*** Input records

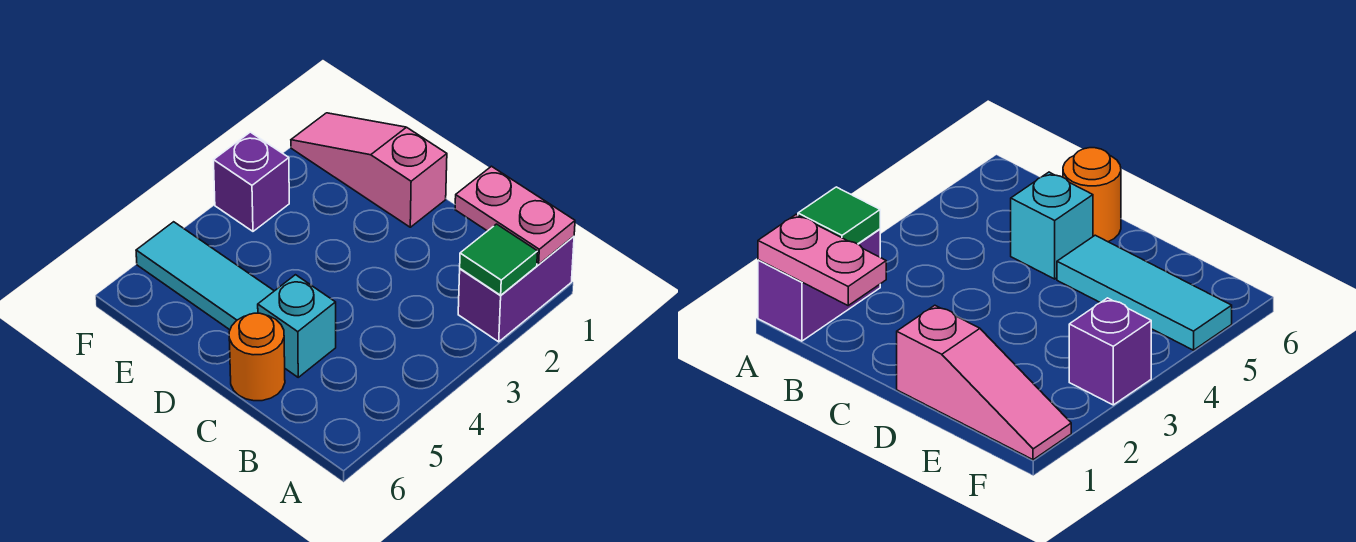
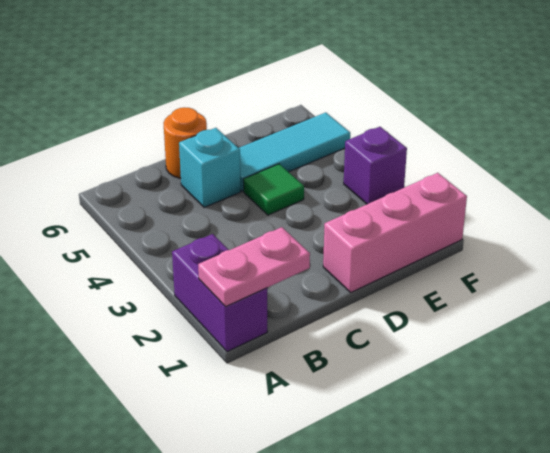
green 1x1 tile [460,224,538,295] -> green 1x1 tile moved to [243,164,304,215]
pink 1x3 slope [291,113,447,227] -> pink 1x3 brick [323,173,467,292]

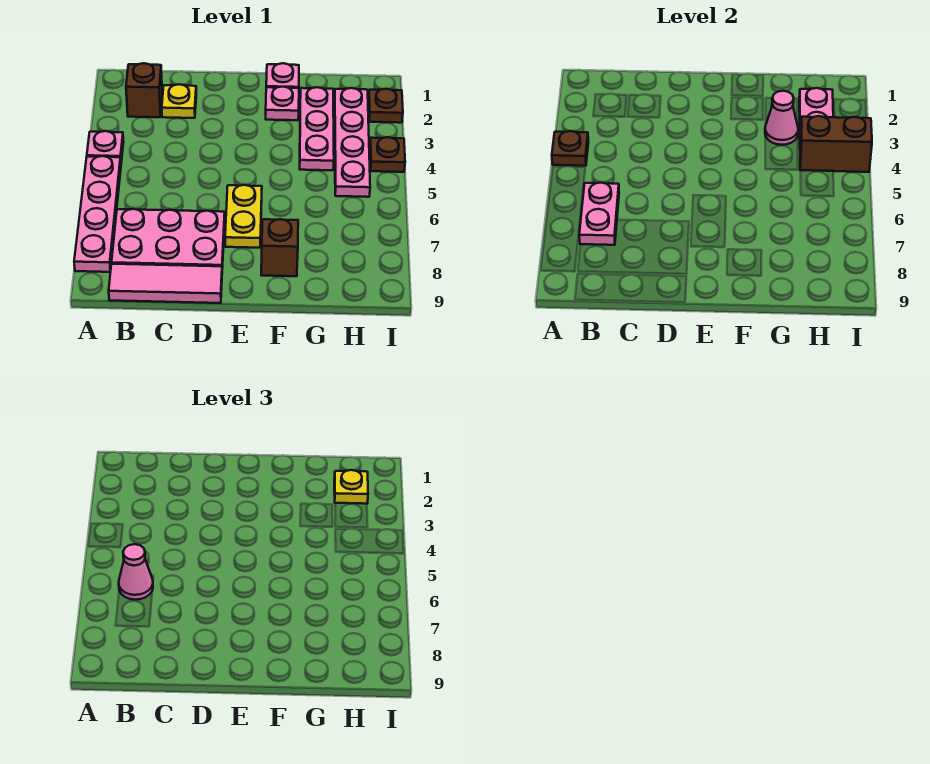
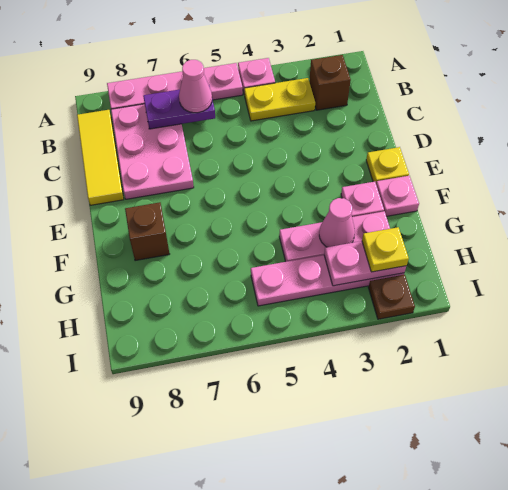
brown 1x1 plate [552,131,588,166] -> none
pink 1x2 plate [579,183,619,245] -> purple 1x2 plate [143,86,215,129]
pink 1x3 tile [109,264,222,303] -> yellow 1x3 tile [77,110,124,205]
yellow 1x1 plate [162,84,196,118] -> yellow 1x1 plate moved to [366,147,409,183]
yellow 1x2 plate [225,185,262,248] -> yellow 1x2 plate moved to [244,78,315,121]
brown 1x2 brick [800,116,872,172] -> none
brown 1x1 plate [370,137,405,172] -> none

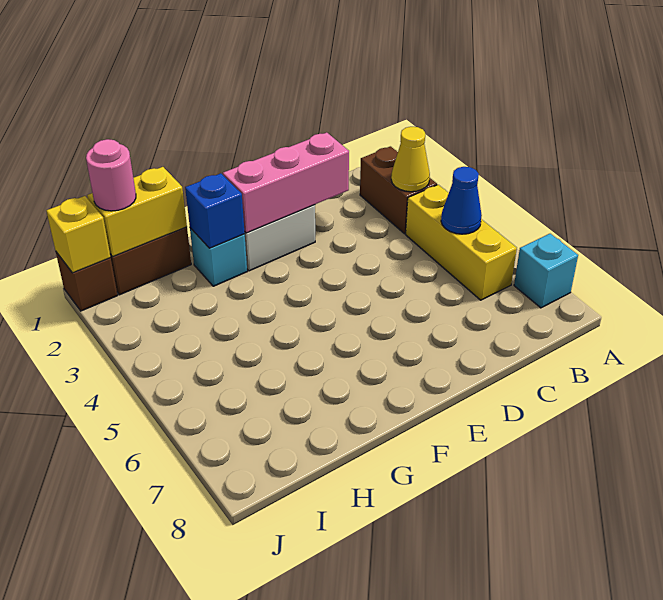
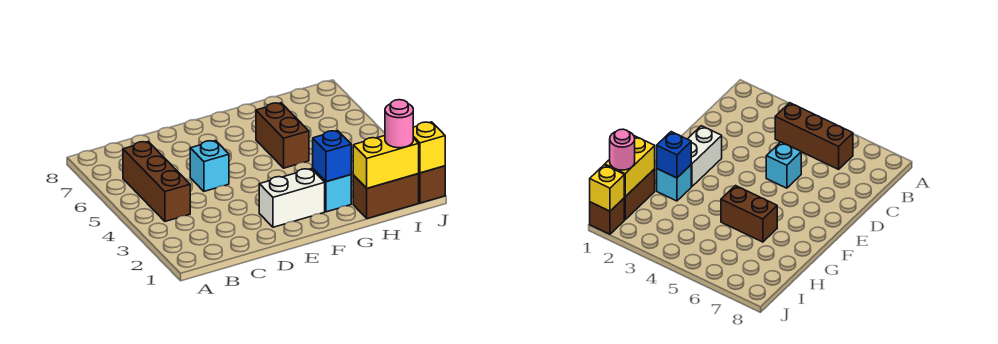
cyan 1x1 brick [514,234,578,308] -> cyan 1x1 brick moved to [190,141,229,191]
brown 1x2 brick [360,146,437,234] -> brown 1x2 brick moved to [256,103,309,168]
yellow 1x1 cone [391,127,430,192] -> none
yellow 1x3 brick [406,185,517,300] -> brown 1x3 brick [123,142,190,221]
blue 1x1 cone [441,167,482,234] -> none
pink 1x3 brick [223,132,349,233] -> none

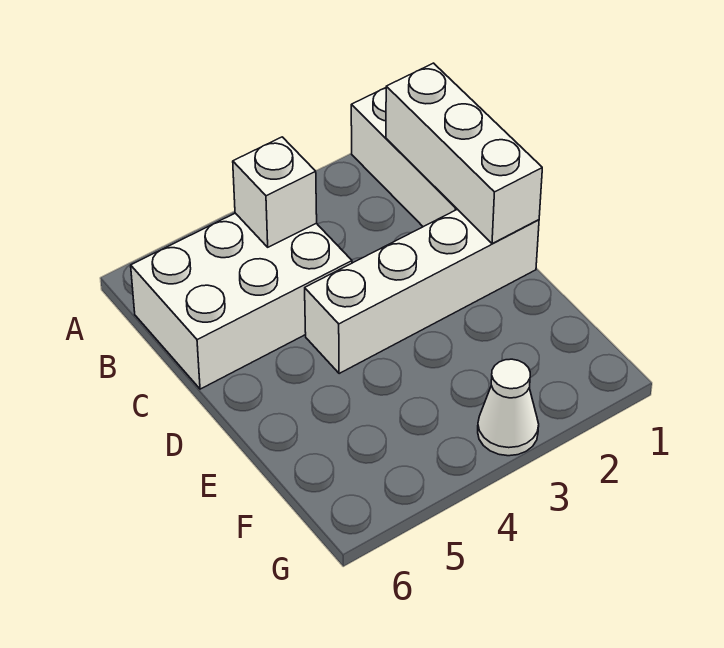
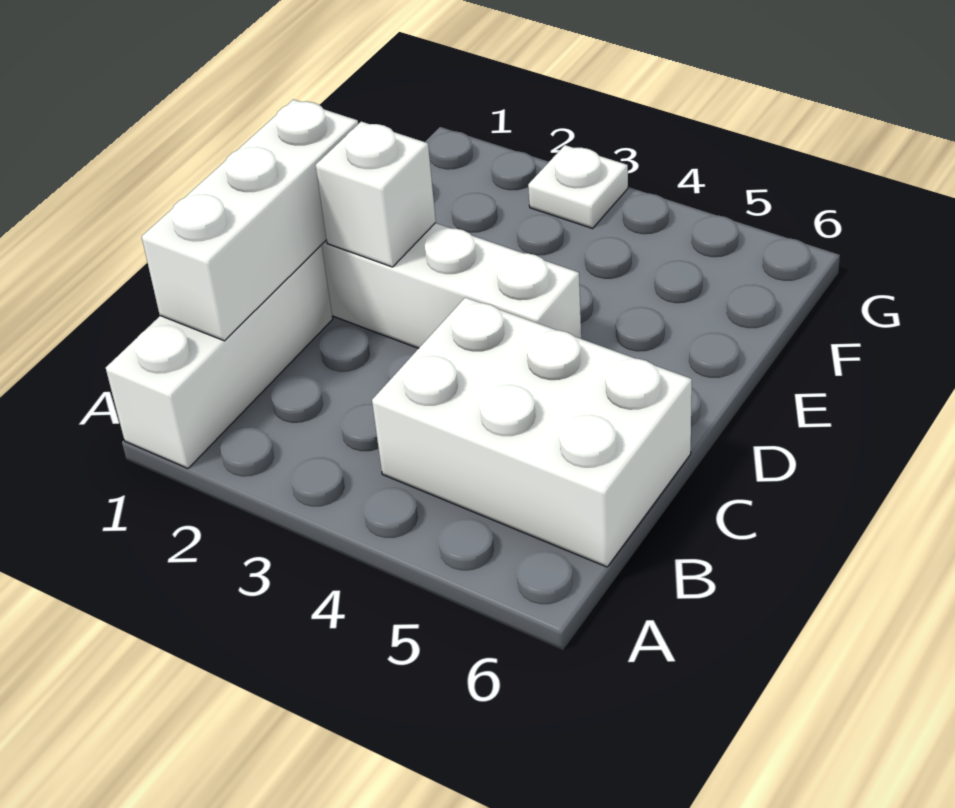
white 1x1 brick [233,137,317,247] -> white 1x1 brick moved to [316,122,436,267]
white 1x1 cone [478,359,539,456] -> white 1x1 plate [528,145,628,228]

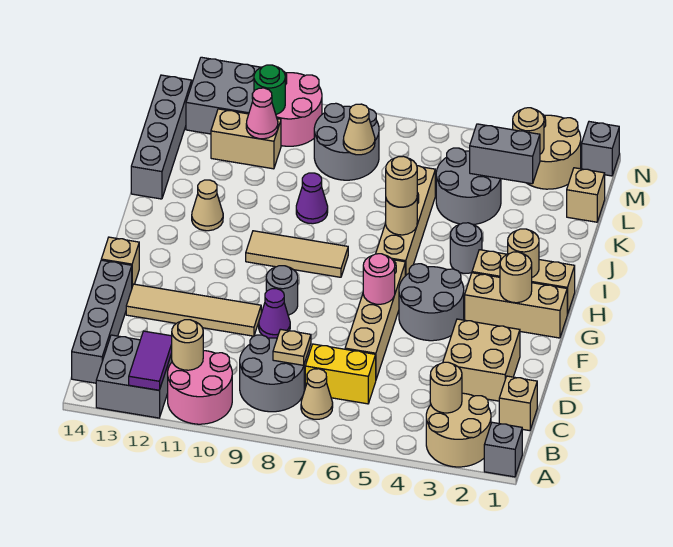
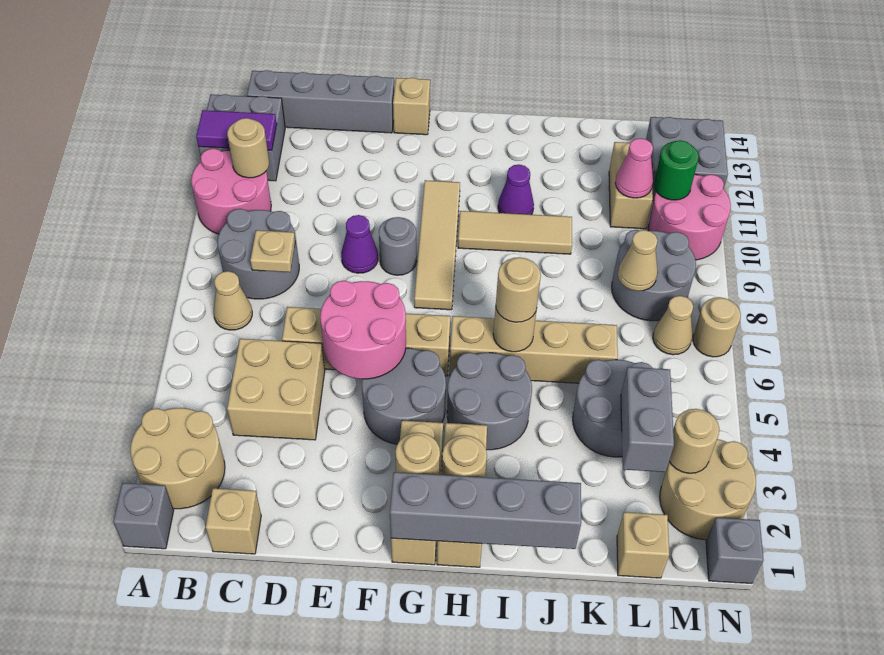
tan 1x1 round brick [430,362,462,413] -> tan 1x1 round brick moved to [693,297,741,357]
yellow 1x2 brick [305,344,376,404] -> none
tan 2x2 brick [443,319,520,401] -> tan 2x2 brick moved to [227,339,325,440]
tan 1x4 tile [126,284,261,336] -> tan 1x4 tile moved to [414,180,460,310]
pink 1x1 round brick [363,254,395,304] -> pink 2x2 round brick [320,281,406,379]
tan 1x3 tile [246,231,348,277] -> tan 1x3 tile turned to [458,211,572,254]
grey 1x1 round brick [450,223,482,273] -> grey 2x2 round brick [447,353,532,450]
tan 1x1 cone [192,180,223,231] -> tan 1x1 cone moved to [653,296,693,355]
purple 1x1 cone [296,173,328,224] -> purple 1x1 cone moved to [498,165,534,215]
grey 1x4 brick [131,75,192,199] -> grey 1x4 brick moved to [390,472,581,549]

******

Every line from the one containing "yellow 1x2 plate [225,185,262,248]" through the last line of the data is to be retyped exactly, with nothing added and no pictures included.

yellow 1x2 plate [225,185,262,248] -> yellow 1x2 plate moved to [244,78,315,121]
brown 1x2 brick [800,116,872,172] -> none
brown 1x1 plate [370,137,405,172] -> none

cyan 1x1 brick [514,234,578,308] -> cyan 1x1 brick moved to [190,141,229,191]
brown 1x2 brick [360,146,437,234] -> brown 1x2 brick moved to [256,103,309,168]
yellow 1x1 cone [391,127,430,192] -> none
yellow 1x3 brick [406,185,517,300] -> brown 1x3 brick [123,142,190,221]
blue 1x1 cone [441,167,482,234] -> none
pink 1x3 brick [223,132,349,233] -> none

white 1x1 brick [233,137,317,247] -> white 1x1 brick moved to [316,122,436,267]
white 1x1 cone [478,359,539,456] -> white 1x1 plate [528,145,628,228]

tan 1x1 round brick [430,362,462,413] -> tan 1x1 round brick moved to [693,297,741,357]
yellow 1x2 brick [305,344,376,404] -> none
tan 2x2 brick [443,319,520,401] -> tan 2x2 brick moved to [227,339,325,440]
tan 1x4 tile [126,284,261,336] -> tan 1x4 tile moved to [414,180,460,310]
pink 1x1 round brick [363,254,395,304] -> pink 2x2 round brick [320,281,406,379]
tan 1x3 tile [246,231,348,277] -> tan 1x3 tile turned to [458,211,572,254]
grey 1x1 round brick [450,223,482,273] -> grey 2x2 round brick [447,353,532,450]
tan 1x1 cone [192,180,223,231] -> tan 1x1 cone moved to [653,296,693,355]
purple 1x1 cone [296,173,328,224] -> purple 1x1 cone moved to [498,165,534,215]
grey 1x4 brick [131,75,192,199] -> grey 1x4 brick moved to [390,472,581,549]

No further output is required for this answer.